*** Task input ***

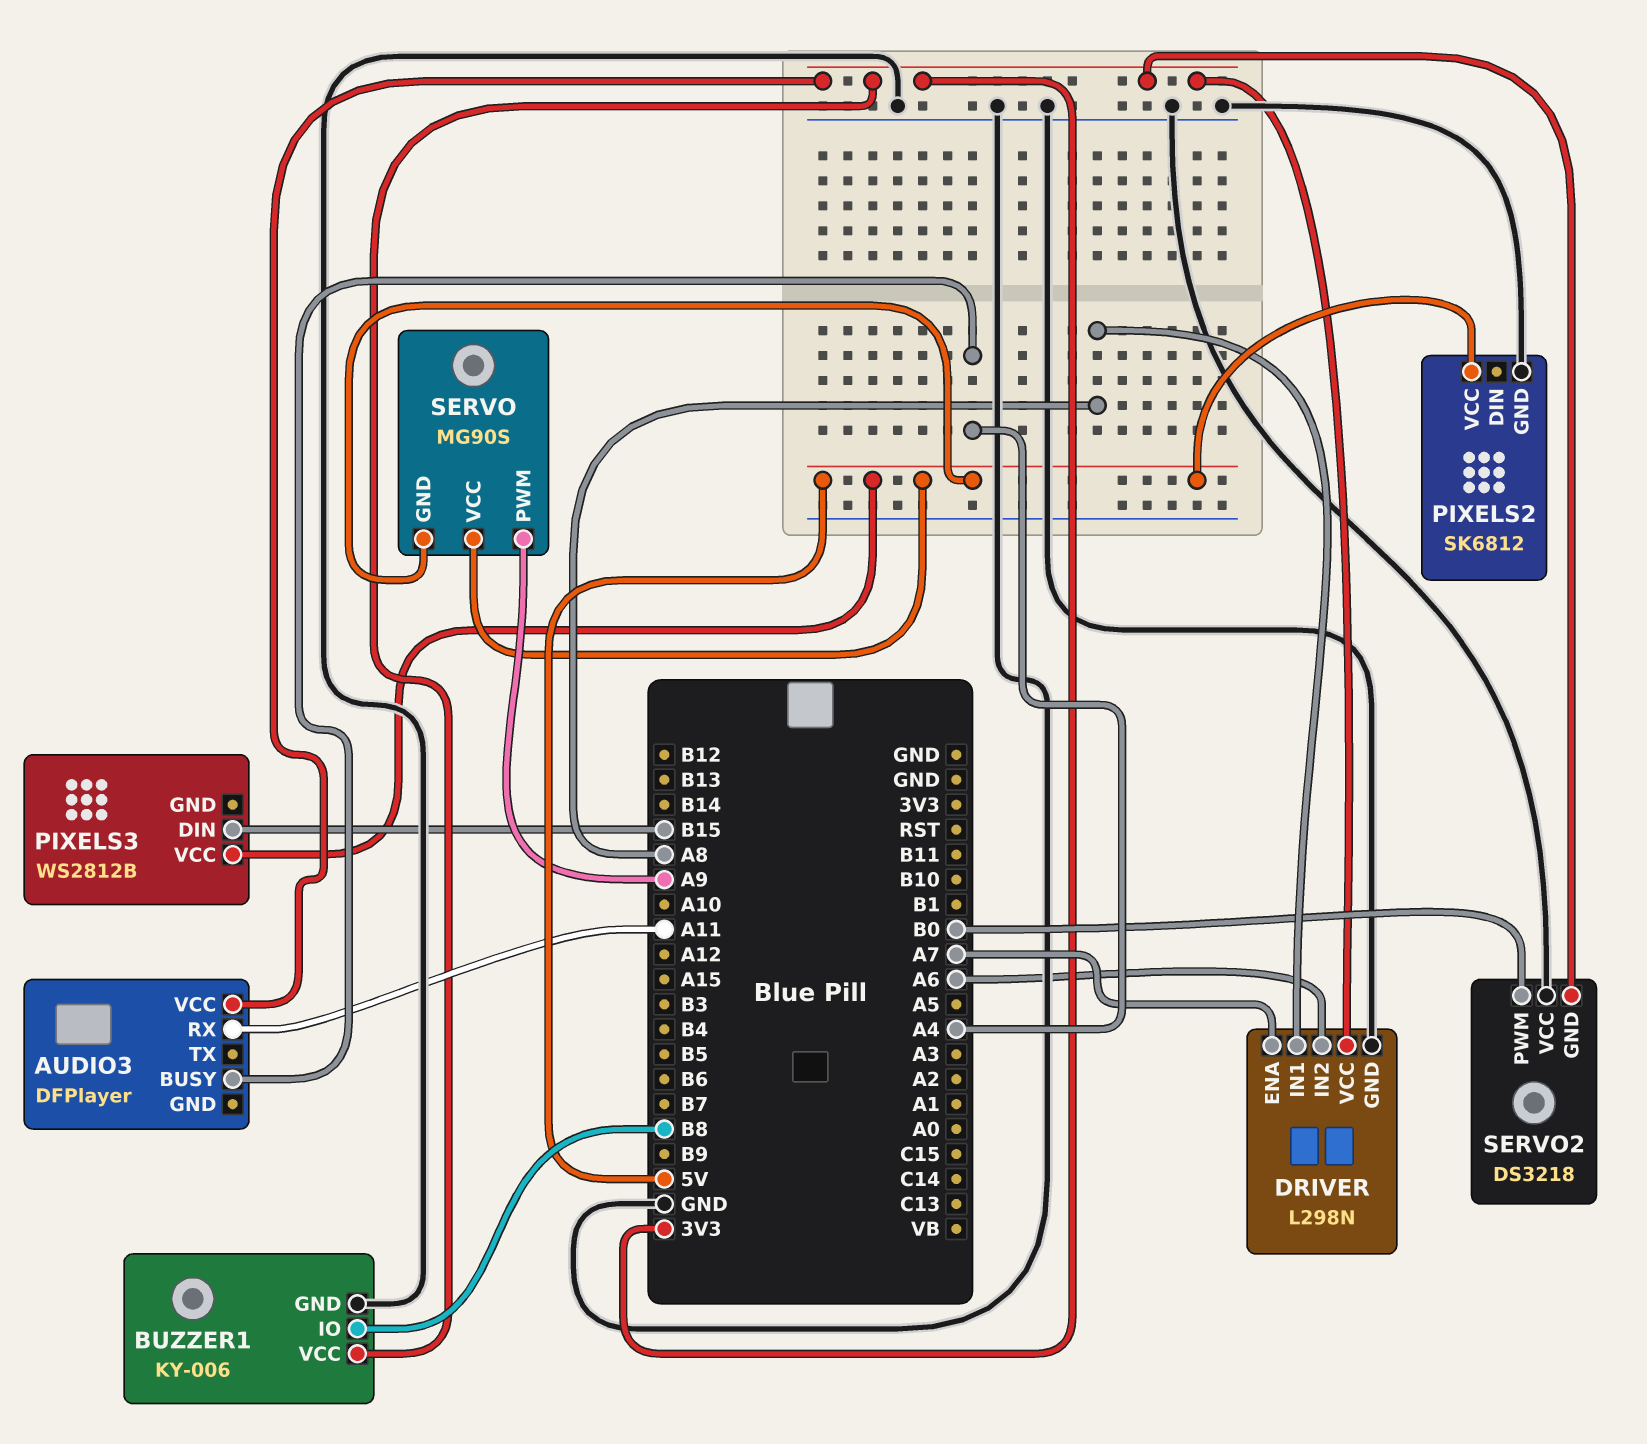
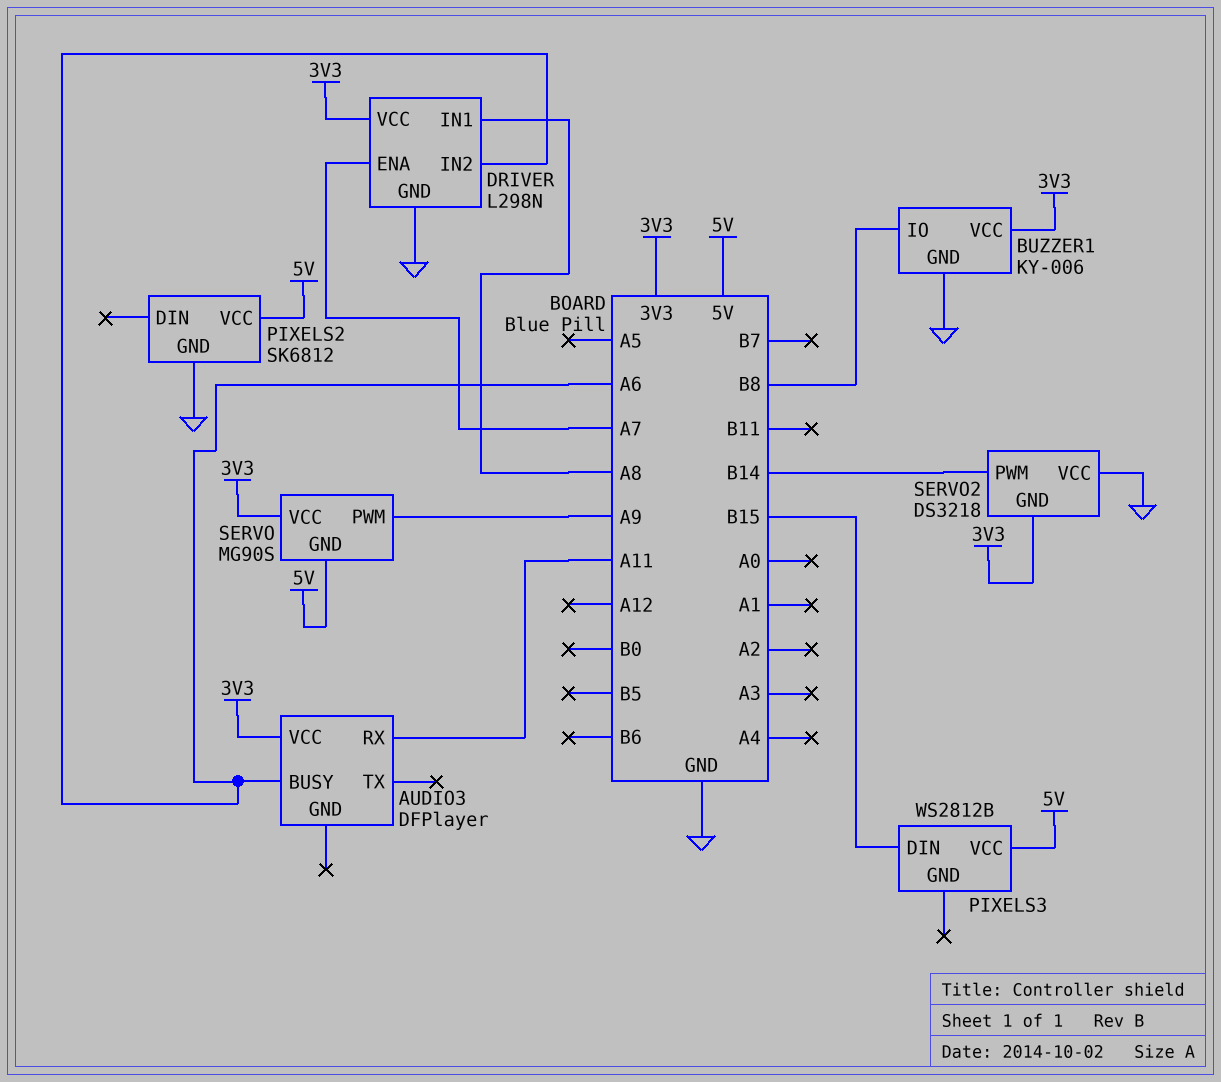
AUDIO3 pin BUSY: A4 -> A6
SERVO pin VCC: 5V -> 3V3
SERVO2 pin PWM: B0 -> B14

*** End of Task input ***
*** Task input ***

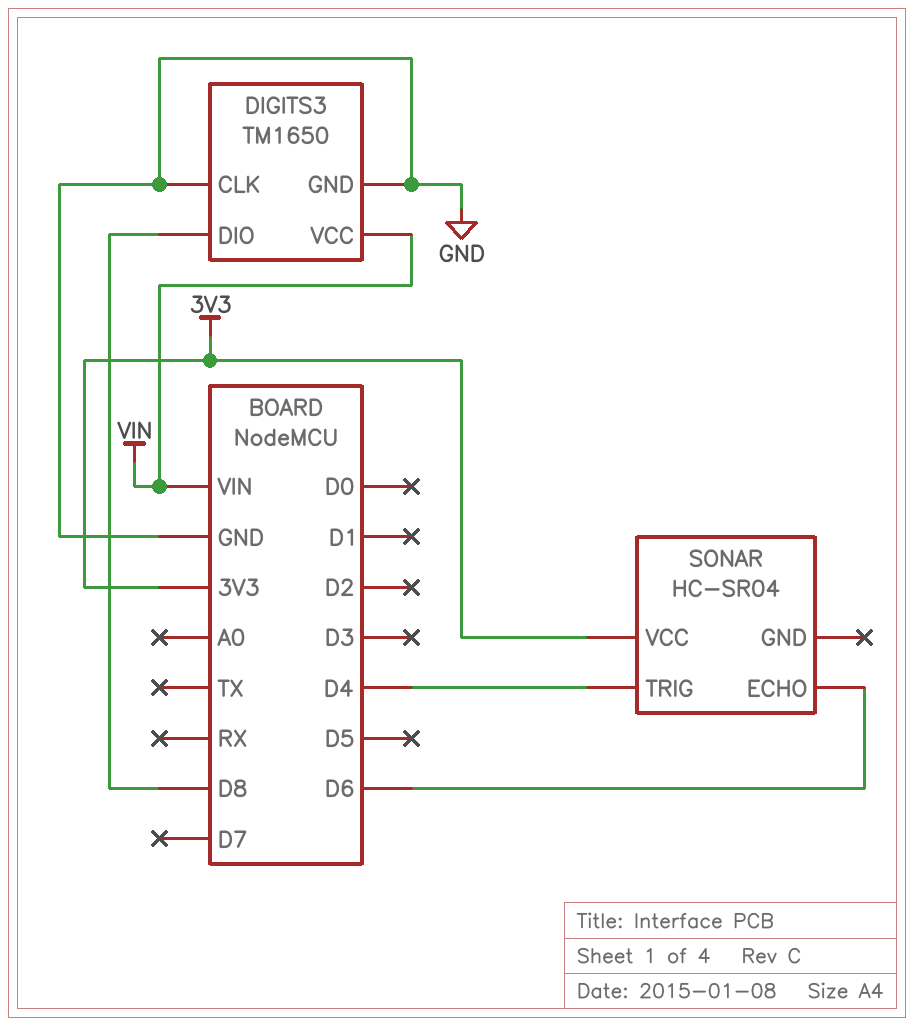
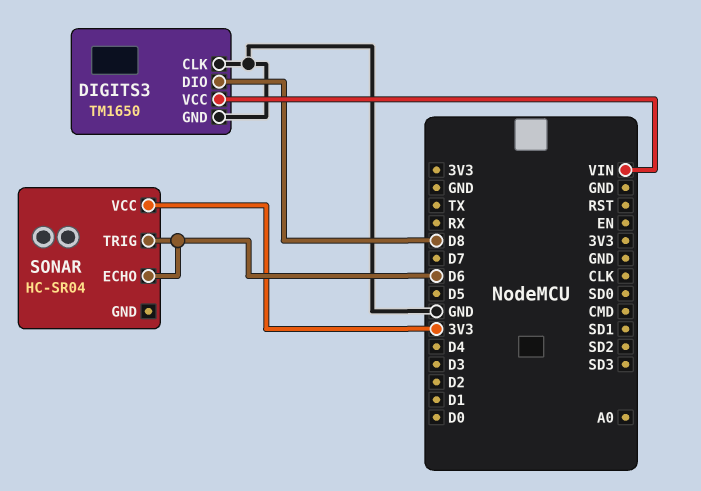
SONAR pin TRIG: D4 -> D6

*** End of Task input ***
*** Task input ***

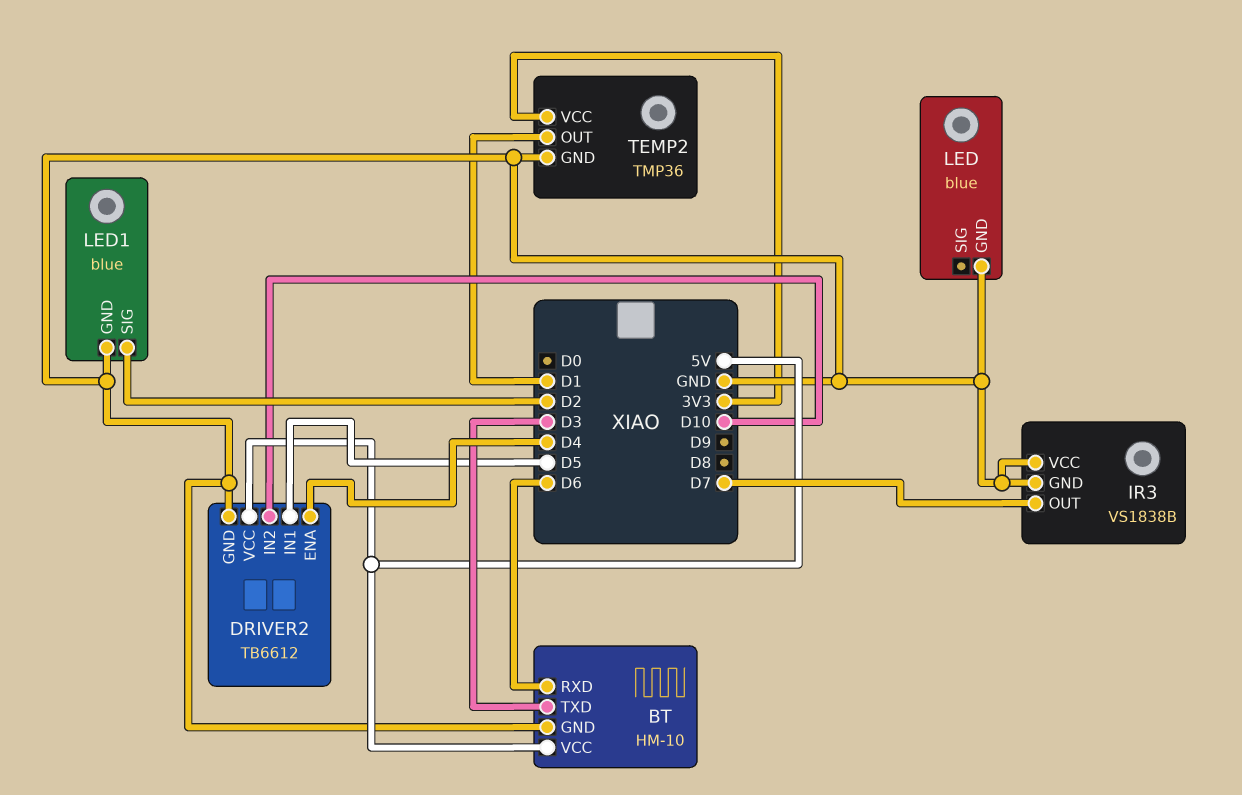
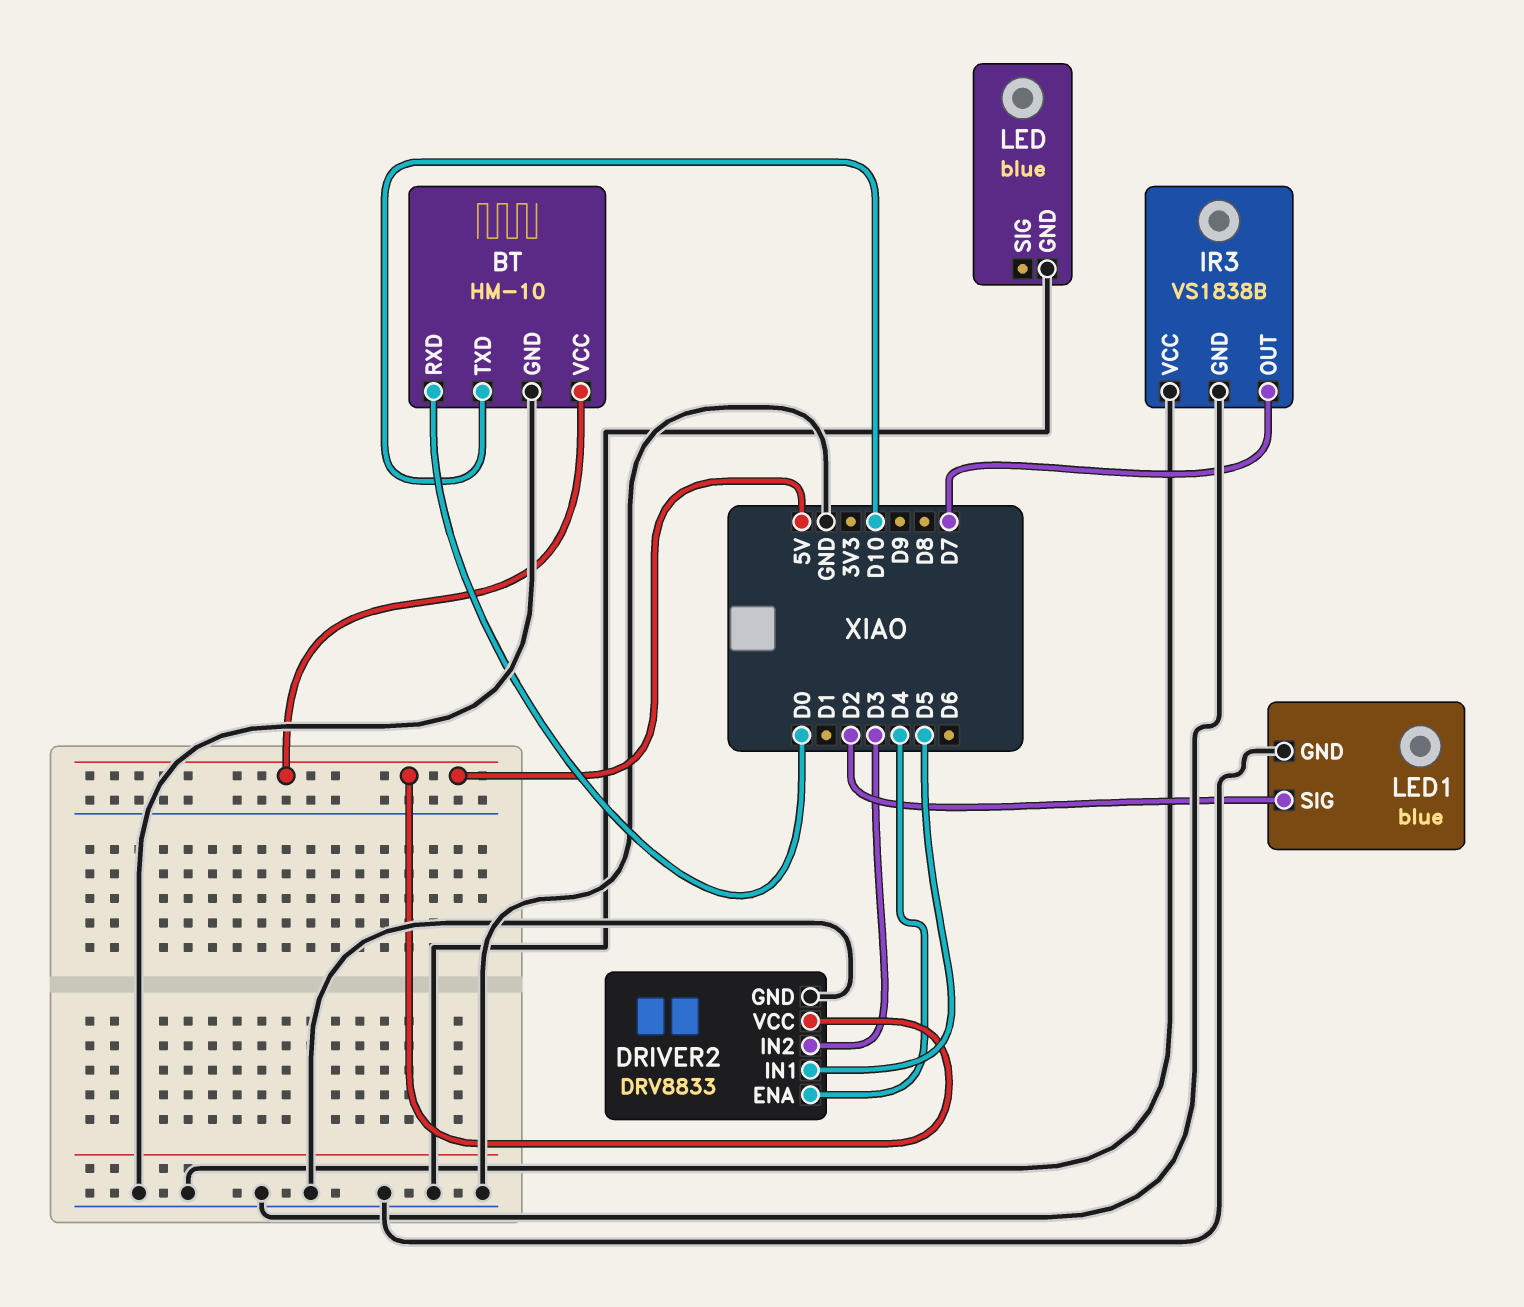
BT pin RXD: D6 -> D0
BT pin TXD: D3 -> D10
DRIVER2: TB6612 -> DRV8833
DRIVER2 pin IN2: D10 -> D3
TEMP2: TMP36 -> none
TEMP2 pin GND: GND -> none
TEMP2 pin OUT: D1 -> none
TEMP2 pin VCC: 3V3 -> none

*** End of Task input ***

◆ What to produce
Within the material above, output exactly the lines from the one with "TEMP2: TMP36 -> none" through the one with "TEMP2 pin VCC: 3V3 -> none", end lines included, and nothing besides.

◆ Written answer
TEMP2: TMP36 -> none
TEMP2 pin GND: GND -> none
TEMP2 pin OUT: D1 -> none
TEMP2 pin VCC: 3V3 -> none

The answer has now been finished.